Dataset -
****

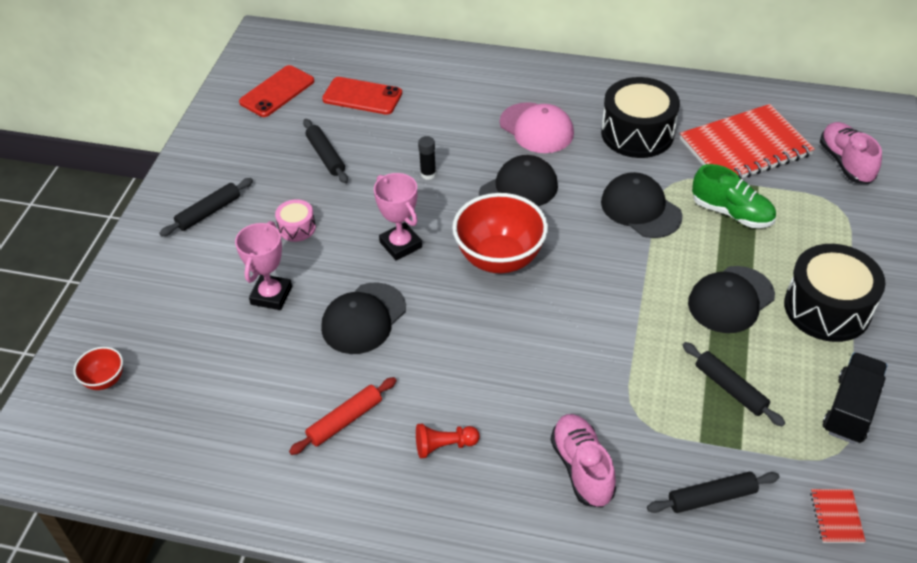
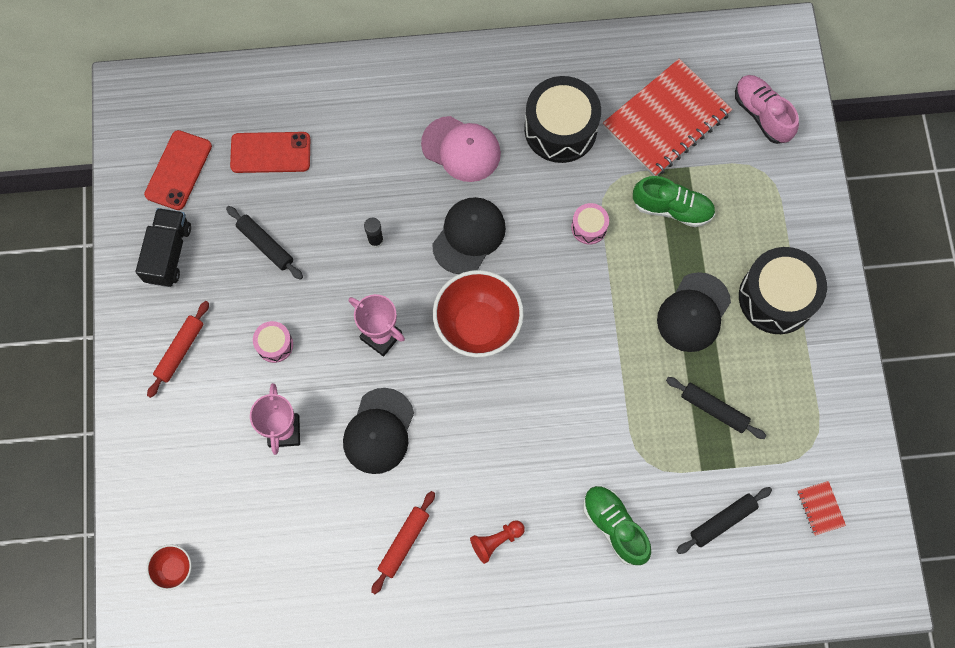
camera: 20 degrees left, 25 degrees up
(209, 212) = (180, 351): black rolling pin -> red rolling pin
(582, 468) = (614, 526): pink shoe -> green shoe
(640, 209) = (589, 227): black cap -> pink drum
(850, 410) = (813, 401): black truck -> black truck (168, 253)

****

What you will do - Please provide the number of lines in the listing above that contain the word "black", and nothing further.

Solution for this exercise - 3